### Material provided
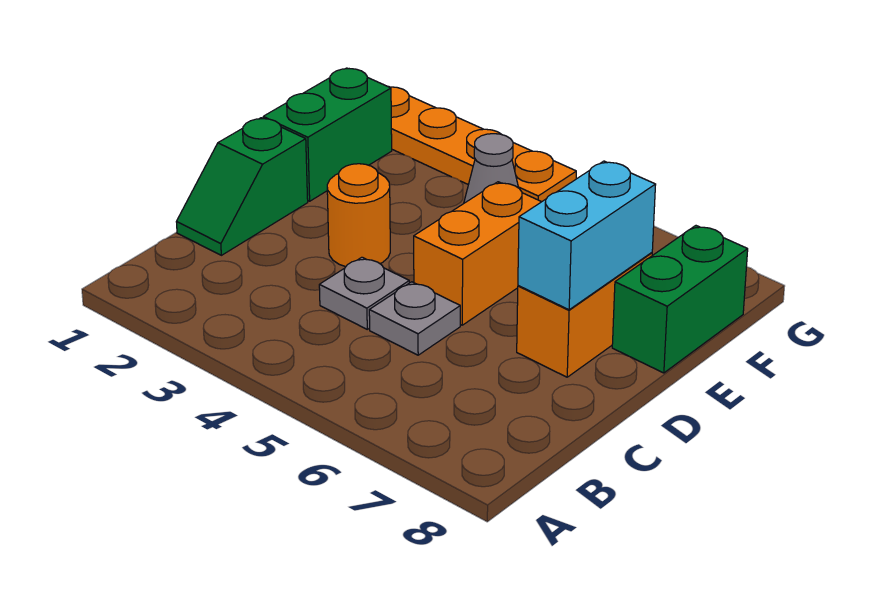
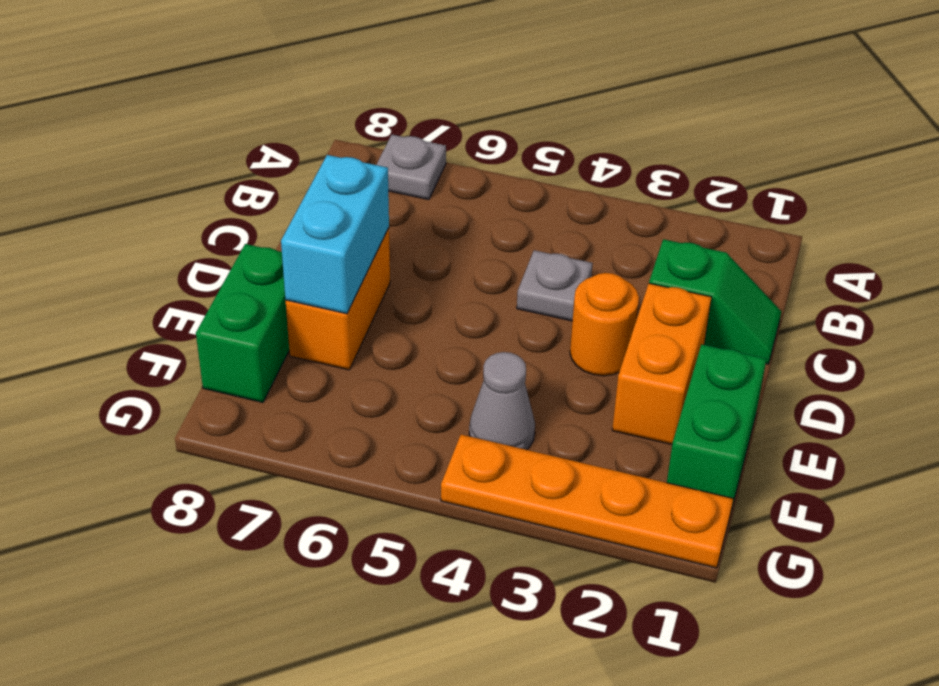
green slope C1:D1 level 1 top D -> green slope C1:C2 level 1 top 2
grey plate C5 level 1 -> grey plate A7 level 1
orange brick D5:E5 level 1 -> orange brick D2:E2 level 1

--

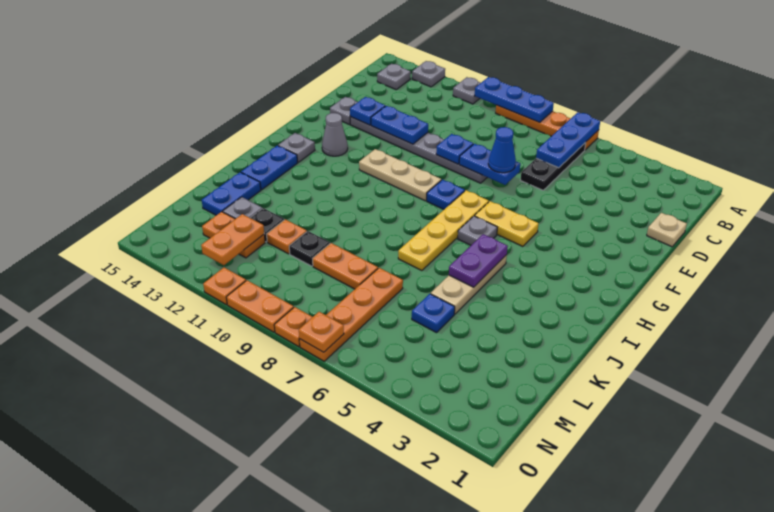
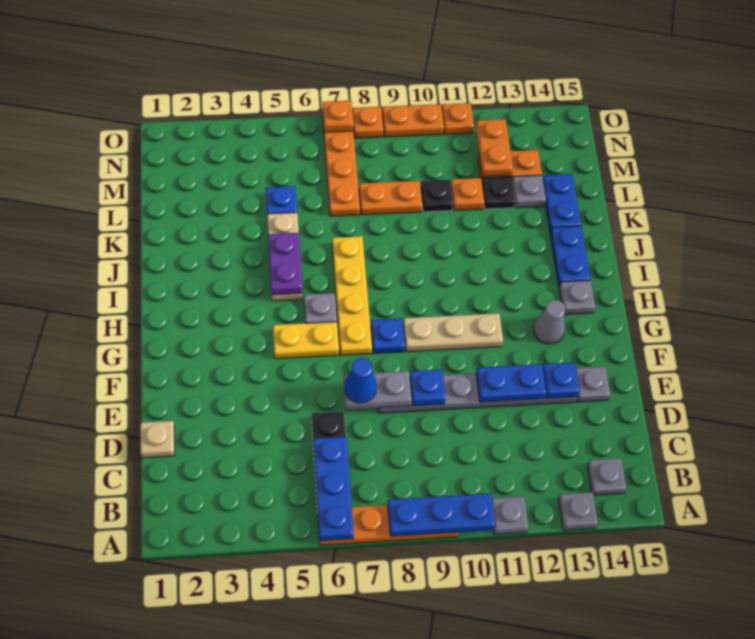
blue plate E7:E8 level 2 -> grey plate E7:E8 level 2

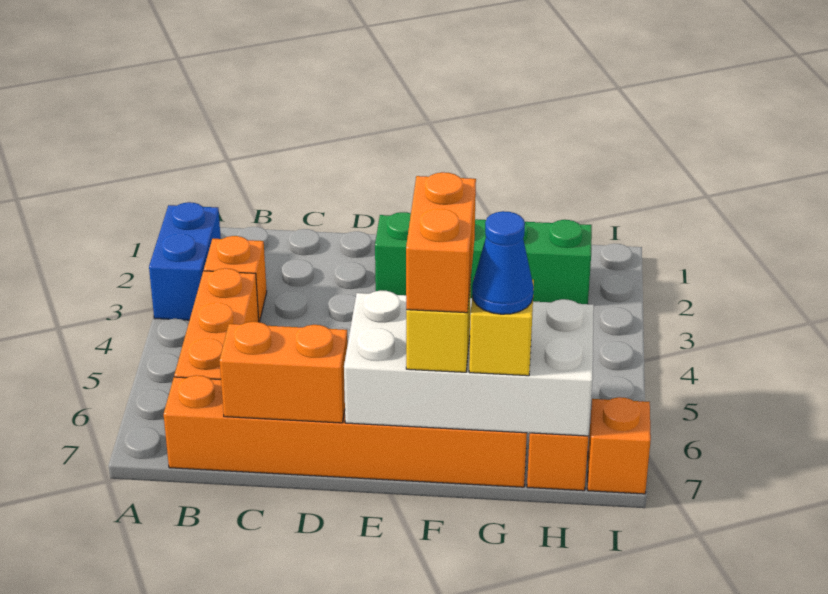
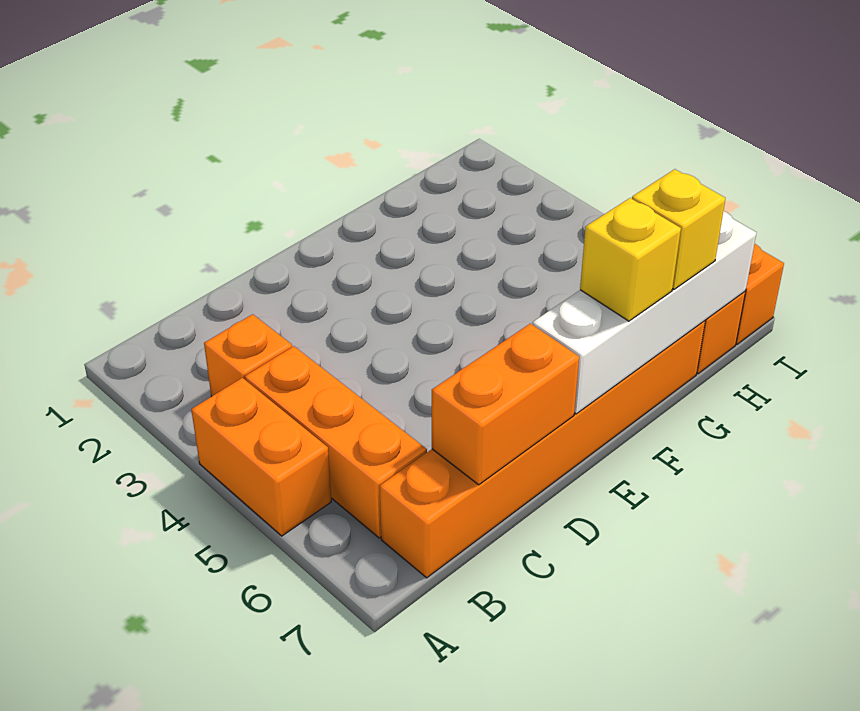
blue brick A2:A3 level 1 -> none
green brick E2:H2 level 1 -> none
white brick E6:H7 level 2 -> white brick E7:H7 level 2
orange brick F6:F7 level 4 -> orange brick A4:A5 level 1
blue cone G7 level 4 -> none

...

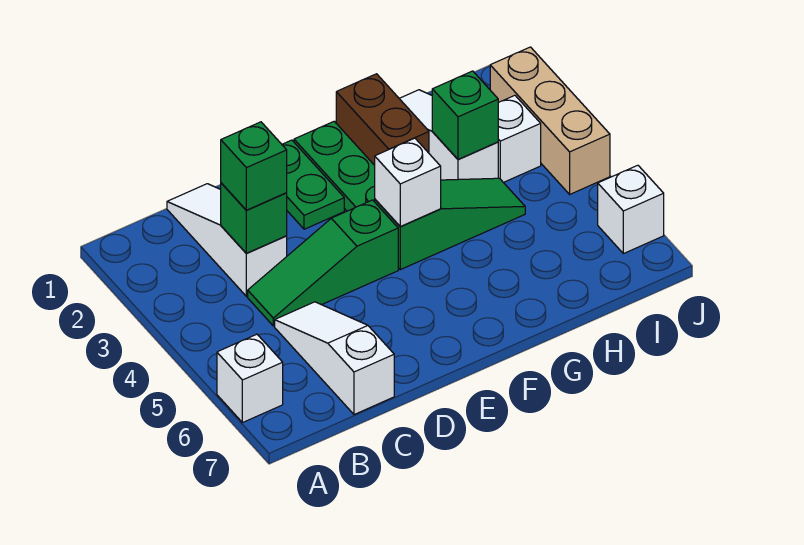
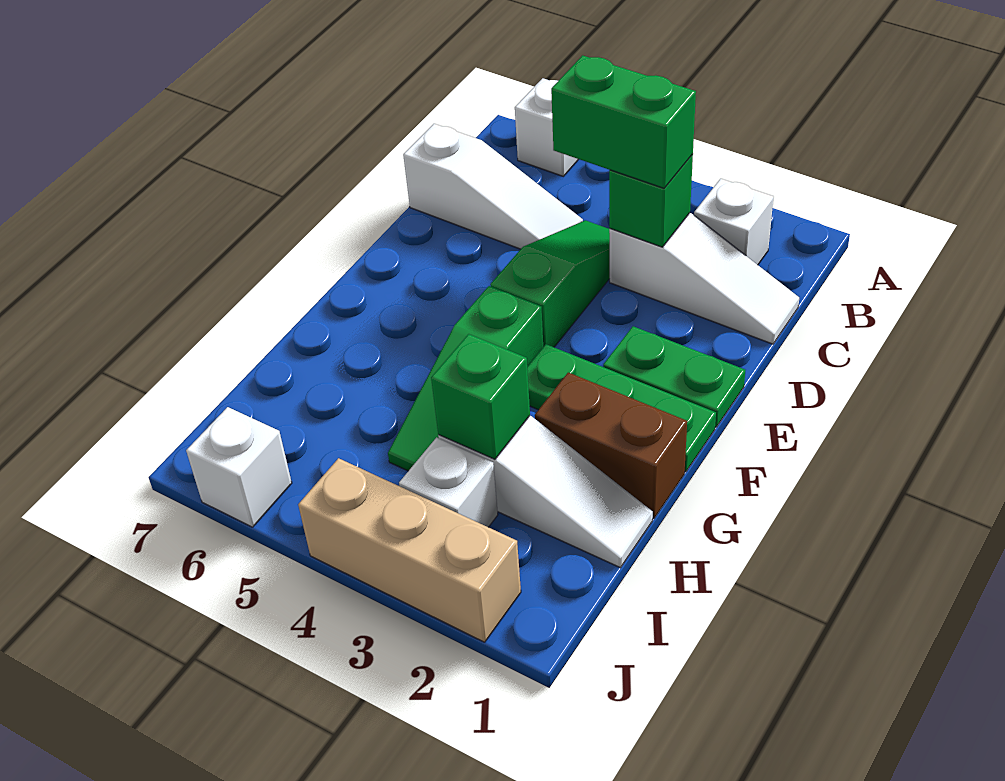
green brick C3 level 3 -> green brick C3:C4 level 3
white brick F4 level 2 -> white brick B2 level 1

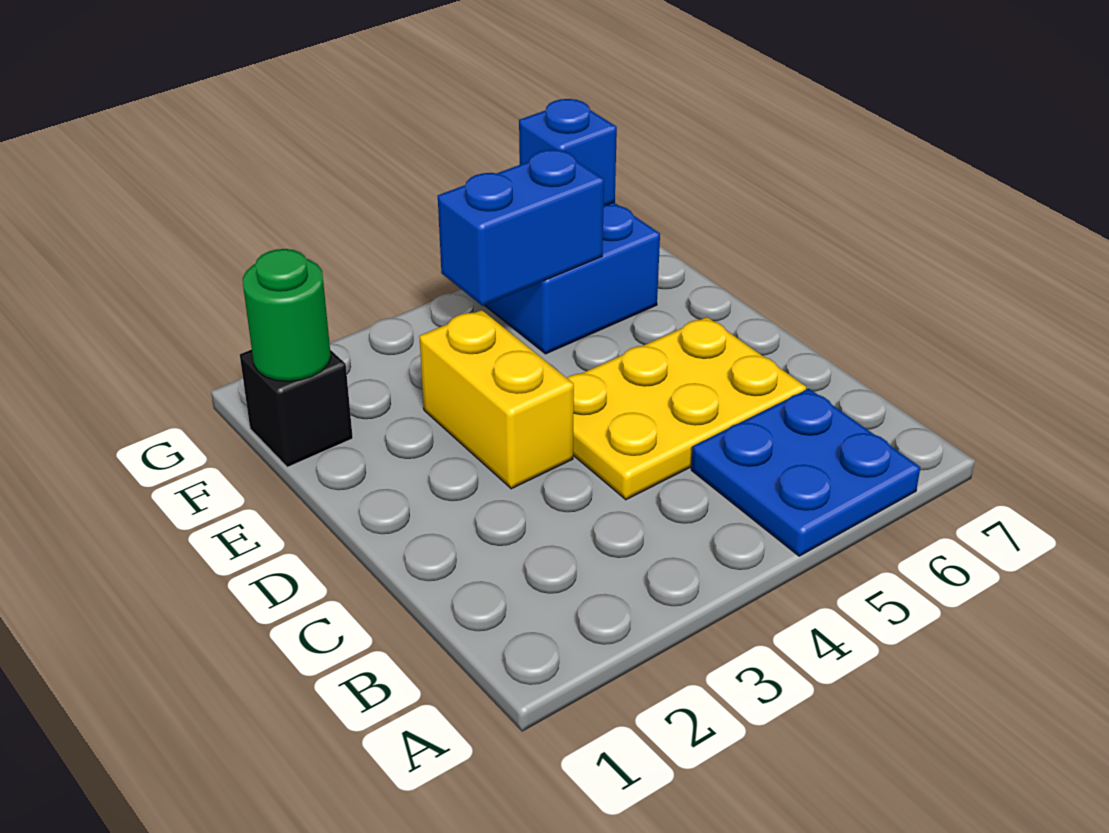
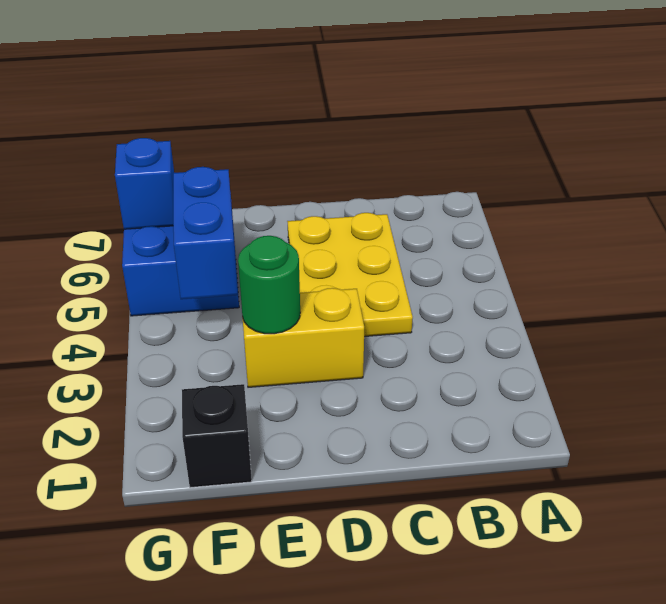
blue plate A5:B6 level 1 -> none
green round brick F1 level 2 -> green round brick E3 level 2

### Directions
The lines sought are those in the data above that include the string "blue"; copy each one.

### Answer box
blue plate E7:E8 level 2 -> grey plate E7:E8 level 2
blue brick A2:A3 level 1 -> none
blue cone G7 level 4 -> none
blue plate A5:B6 level 1 -> none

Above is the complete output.